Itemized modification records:
- Opening Delimiter -
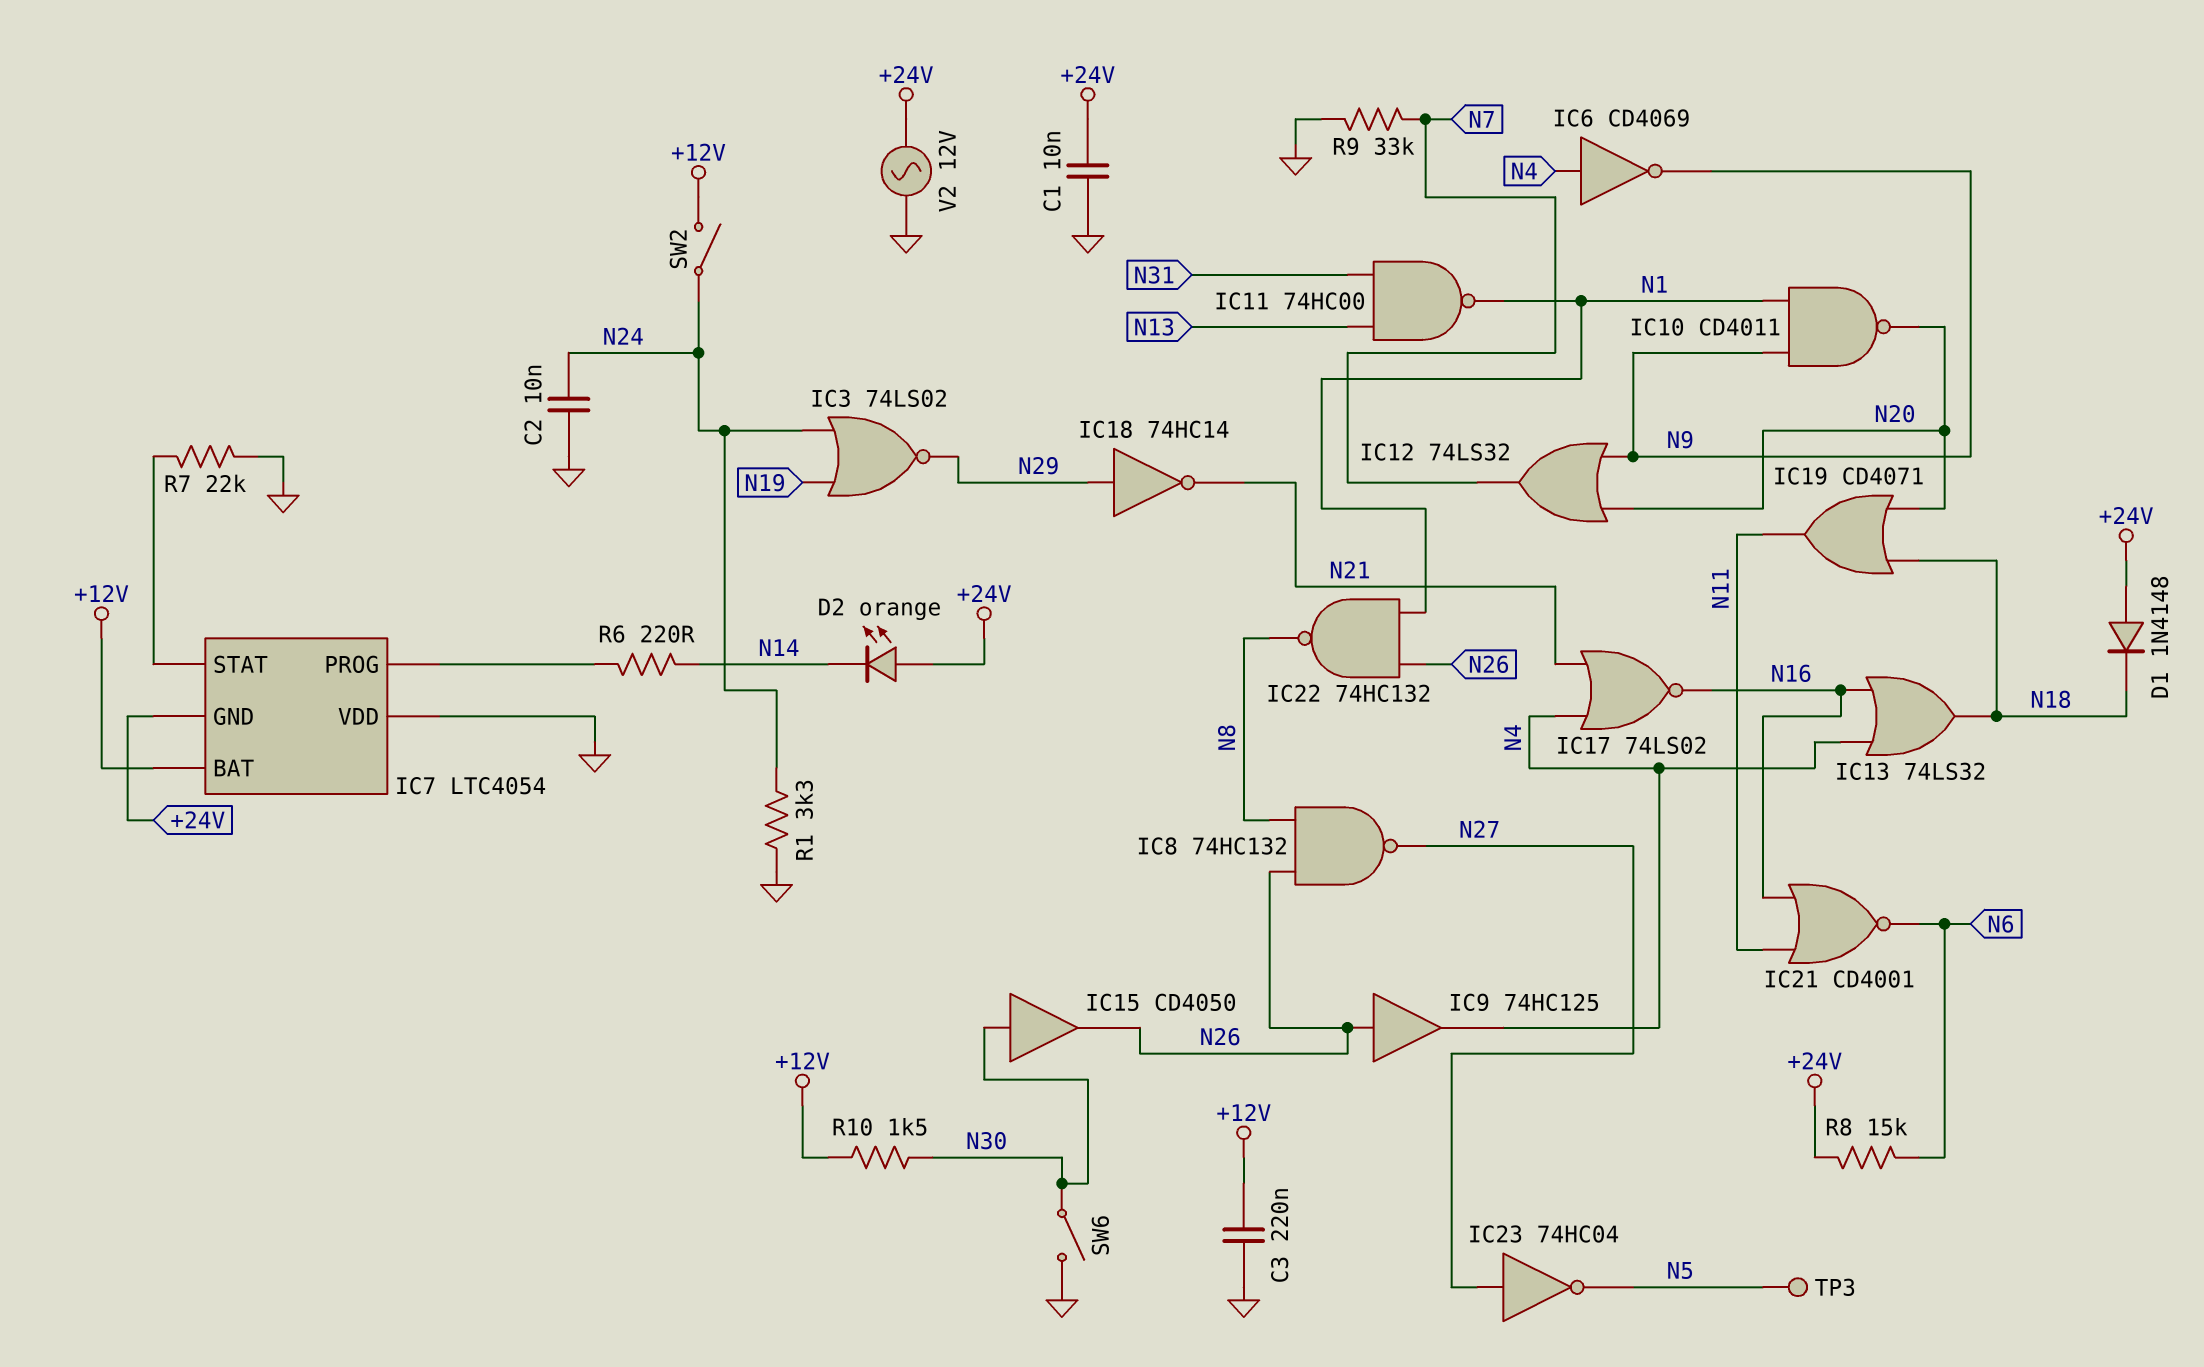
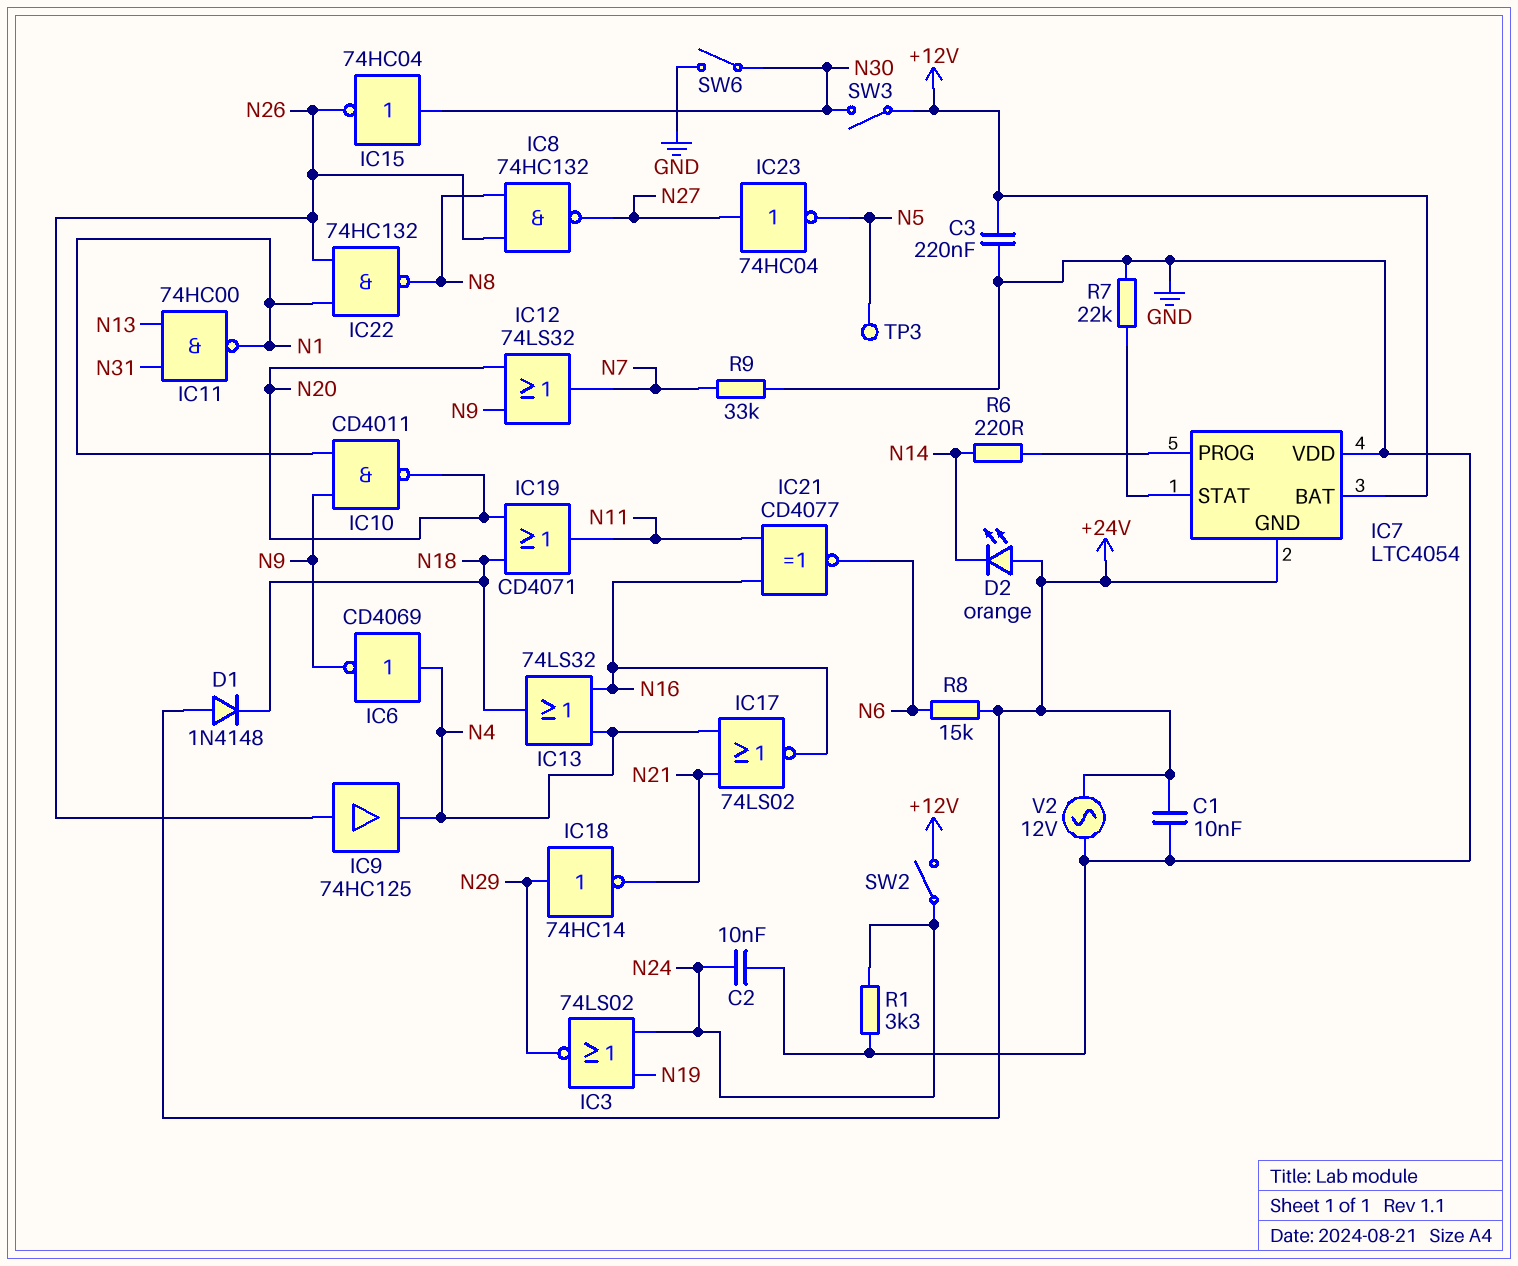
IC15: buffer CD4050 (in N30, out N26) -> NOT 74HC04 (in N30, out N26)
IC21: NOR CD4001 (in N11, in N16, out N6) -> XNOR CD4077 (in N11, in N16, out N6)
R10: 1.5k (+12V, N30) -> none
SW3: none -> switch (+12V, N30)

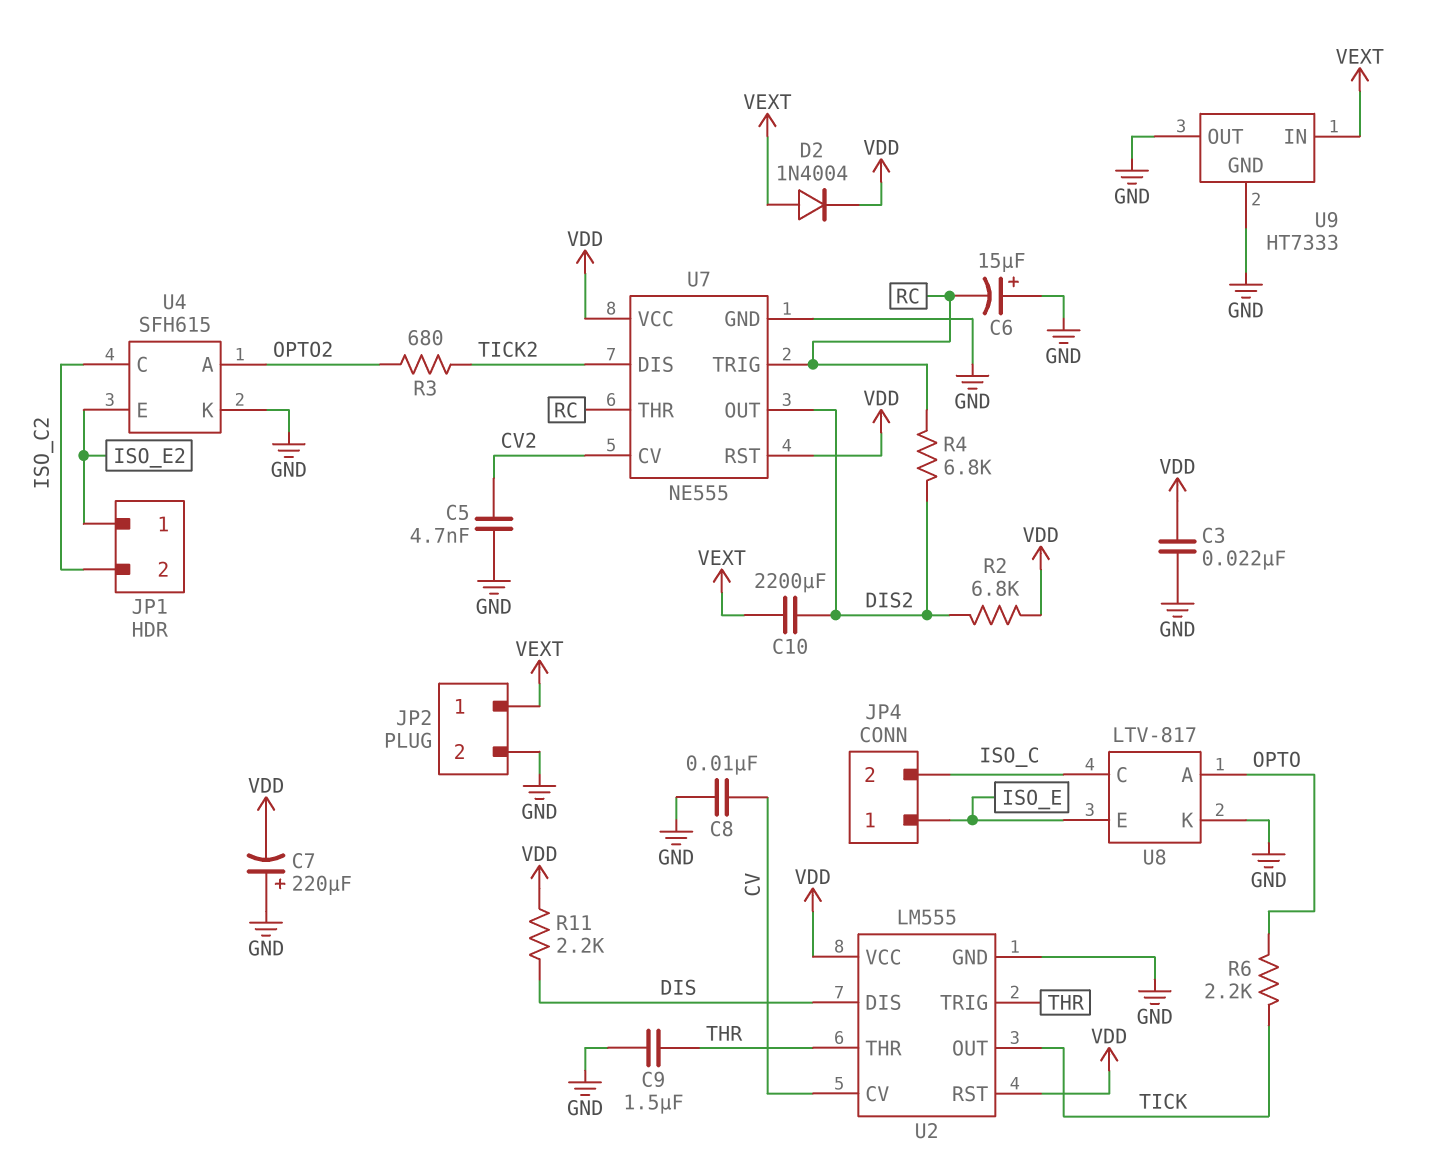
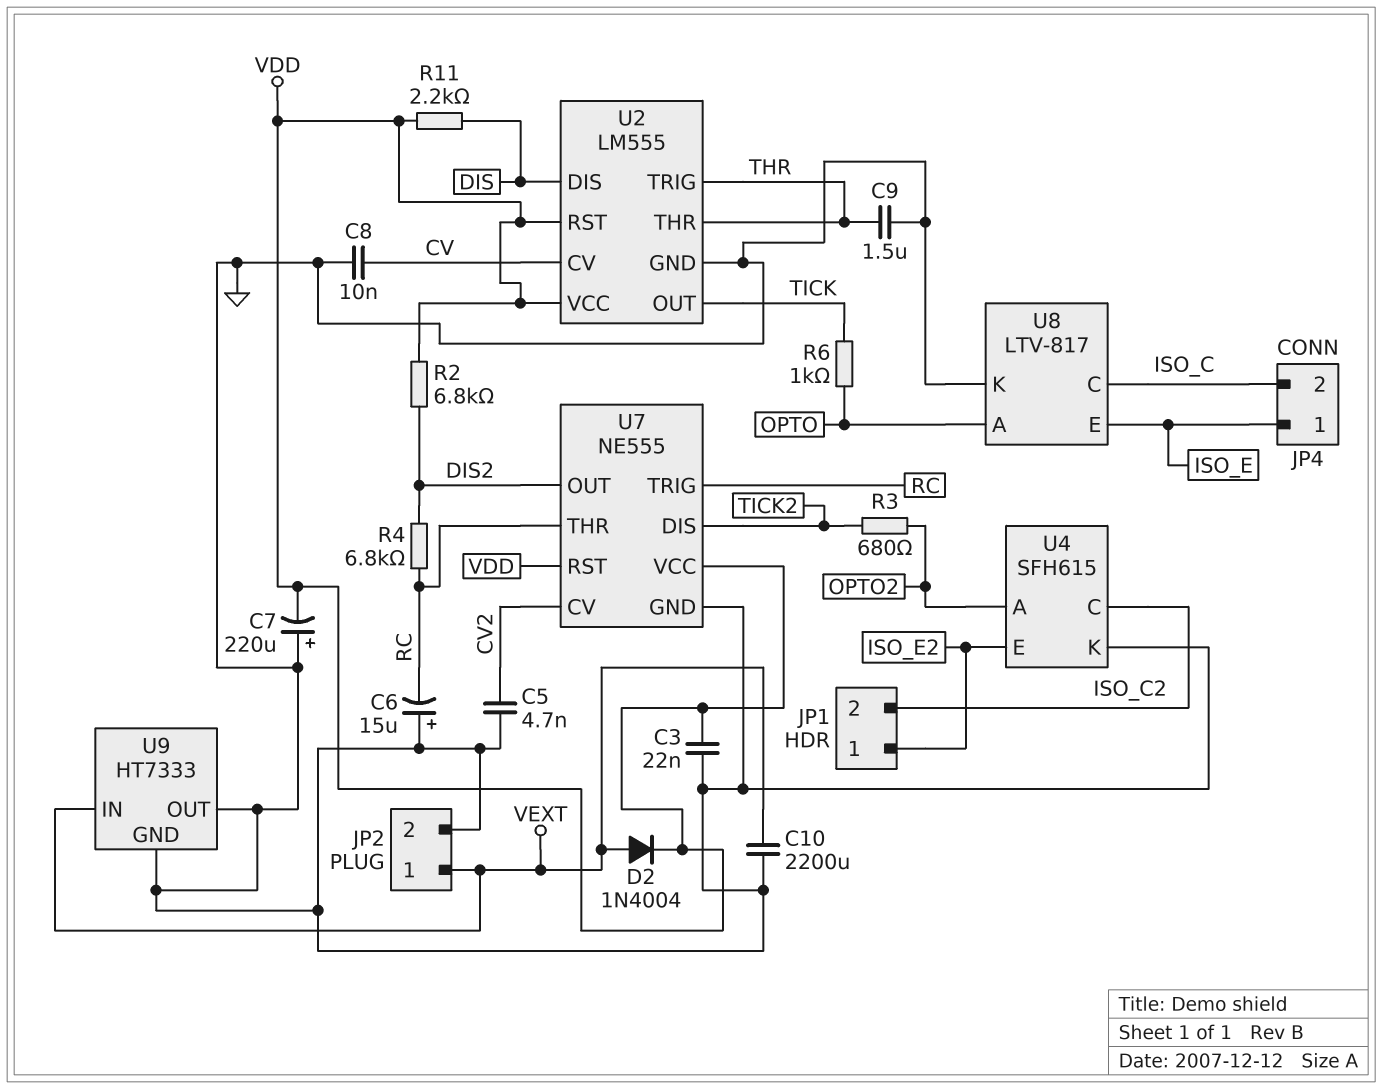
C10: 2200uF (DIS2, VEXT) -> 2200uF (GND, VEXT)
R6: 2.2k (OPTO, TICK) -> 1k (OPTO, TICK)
- Closing Delimiter -
*EXERCISE PROMPT:* An exact copy of the lines from the one containing "C10: 2200uF (DIS2, VEXT)" through the end of the data above is the whole answer.

*SOLVED PROBLEM:*
C10: 2200uF (DIS2, VEXT) -> 2200uF (GND, VEXT)
R6: 2.2k (OPTO, TICK) -> 1k (OPTO, TICK)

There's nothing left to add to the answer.